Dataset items
= = =

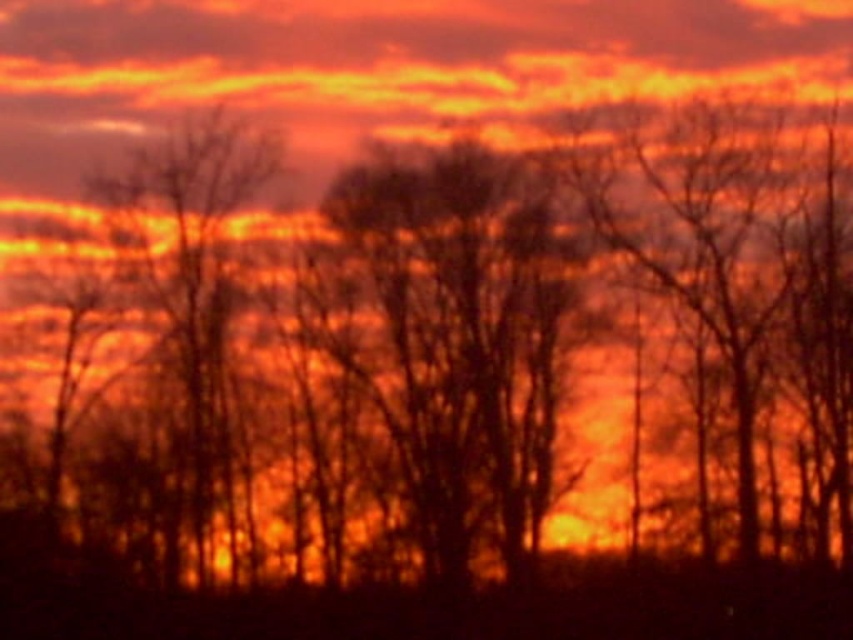
You are an artist trying to capture this sunset scene. You notice the silhouette tree at center and the matte orange cloud at upper center. According to the scene, which object is positioned to the right of the other?

The silhouette tree at center is positioned to the right of the matte orange cloud at upper center.

You are an artist planning to paint the sunset scene. You want to ensure the silhouette tree at center is not wider than the matte orange cloud at upper center in your painting. Based on the scene, will this requirement be naturally satisfied?

Yes, the silhouette tree at center is naturally narrower than the matte orange cloud at upper center, so the requirement will be satisfied.

You are an artist standing 30 feet away from the silhouette tree at center. You want to paint the matte orange cloud at upper center in your painting. Can you reach the cloud in your field of view without moving closer to the tree?

The silhouette tree at center is 28.29 feet away from the matte orange cloud at upper center. Since you are already 30 feet away from the silhouette tree at center, which is farther than the distance between the tree and the cloud, the cloud would be slightly behind your current position. Therefore, you might not be able to see the matte orange cloud at upper center clearly without moving closer to the tree.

= = =

→ **Task details**: Put the lines from the one containing "The silhouette tree at center is positioned" through the one containing "You are an artist standing", inclusive, into a Markdown table with the columns Row and Line. Number each row and leave out blank lines.

→ **Solution**:
| Row | Line |
|---|---|
| 1 | The silhouette tree at center is positioned to the right of the matte orange cloud at upper center. |
| 2 | You are an artist planning to paint the sunset scene. You want to ensure the silhouette tree at center is not wider than the matte orange cloud at upper center in your painting. Based on the scene, will this requirement be naturally satisfied? |
| 3 | Yes, the silhouette tree at center is naturally narrower than the matte orange cloud at upper center, so the requirement will be satisfied. |
| 4 | You are an artist standing 30 feet away from the silhouette tree at center. You want to paint the matte orange cloud at upper center in your painting. Can you reach the cloud in your field of view without moving closer to the tree? |